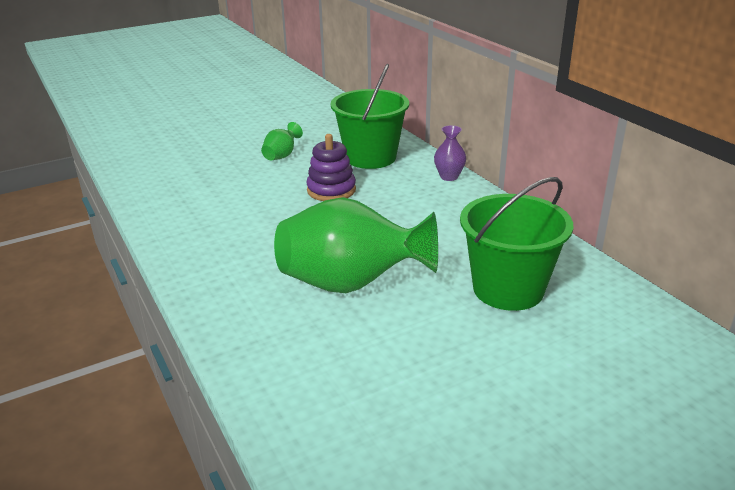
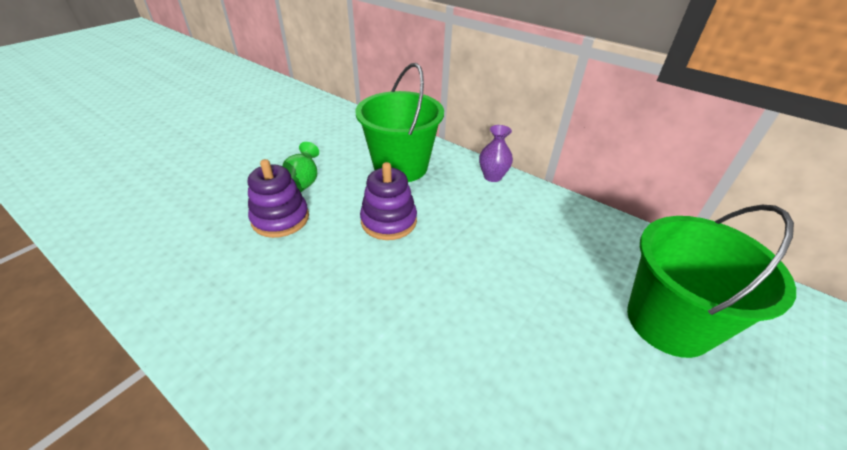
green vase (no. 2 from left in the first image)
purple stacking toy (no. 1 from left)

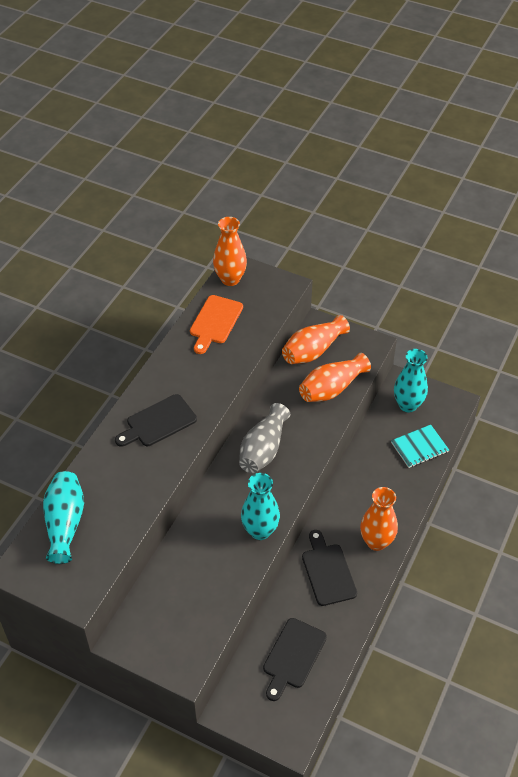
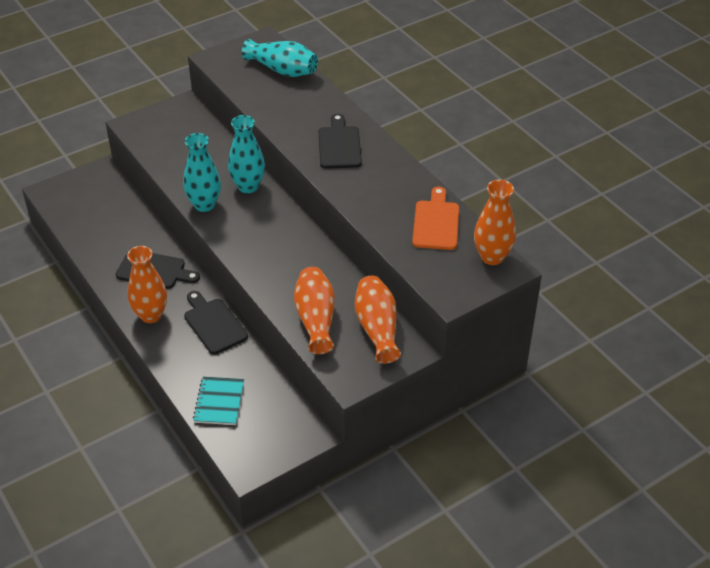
orange cutting board
turquoise vase (no. 2 from left)
grey vase
black cutting board (no. 2 from left)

+-------+

* [Exercise prompt]: The answer is a number alone: how many lines of the data contain the string "vase"?

* [Solution for this exercise]: 3